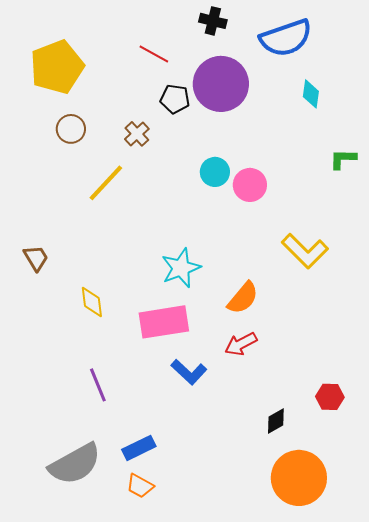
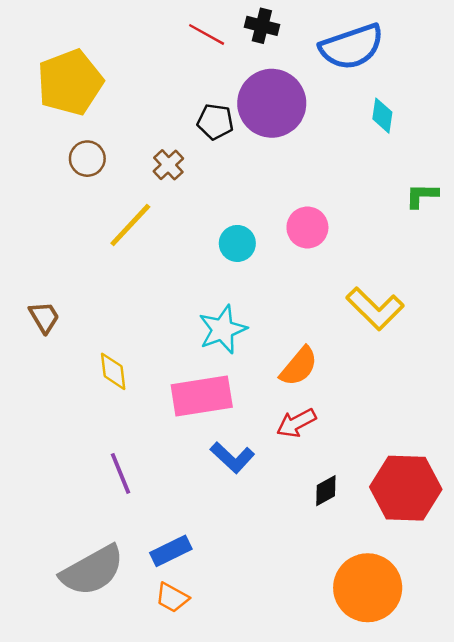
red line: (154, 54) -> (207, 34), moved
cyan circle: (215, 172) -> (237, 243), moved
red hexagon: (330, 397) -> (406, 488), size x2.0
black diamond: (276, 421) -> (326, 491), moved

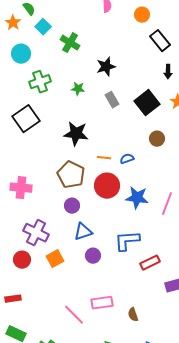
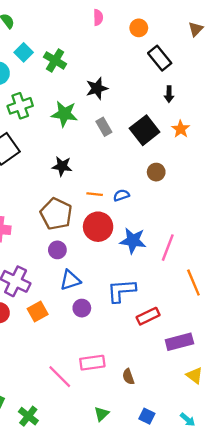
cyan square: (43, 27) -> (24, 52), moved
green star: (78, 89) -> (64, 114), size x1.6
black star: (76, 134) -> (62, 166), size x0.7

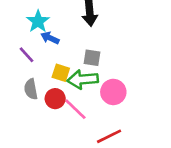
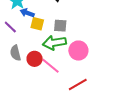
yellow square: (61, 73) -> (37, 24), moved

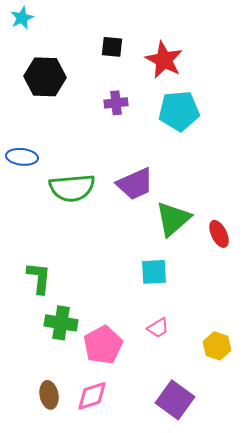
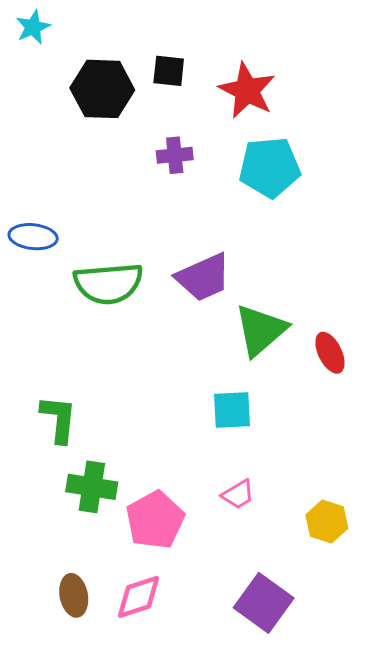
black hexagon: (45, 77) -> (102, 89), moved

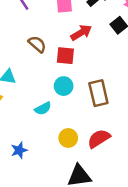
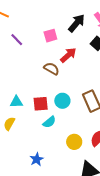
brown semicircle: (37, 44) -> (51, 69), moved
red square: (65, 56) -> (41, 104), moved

_Task description_:
Would you give again, exactly as written, the lines from the one containing "black hexagon: (45, 77) -> (102, 89), moved" through the end of the records, with no pictures and no other lines?

_Expected answer_:
black hexagon: (45, 77) -> (102, 89), moved

brown semicircle: (37, 44) -> (51, 69), moved
red square: (65, 56) -> (41, 104), moved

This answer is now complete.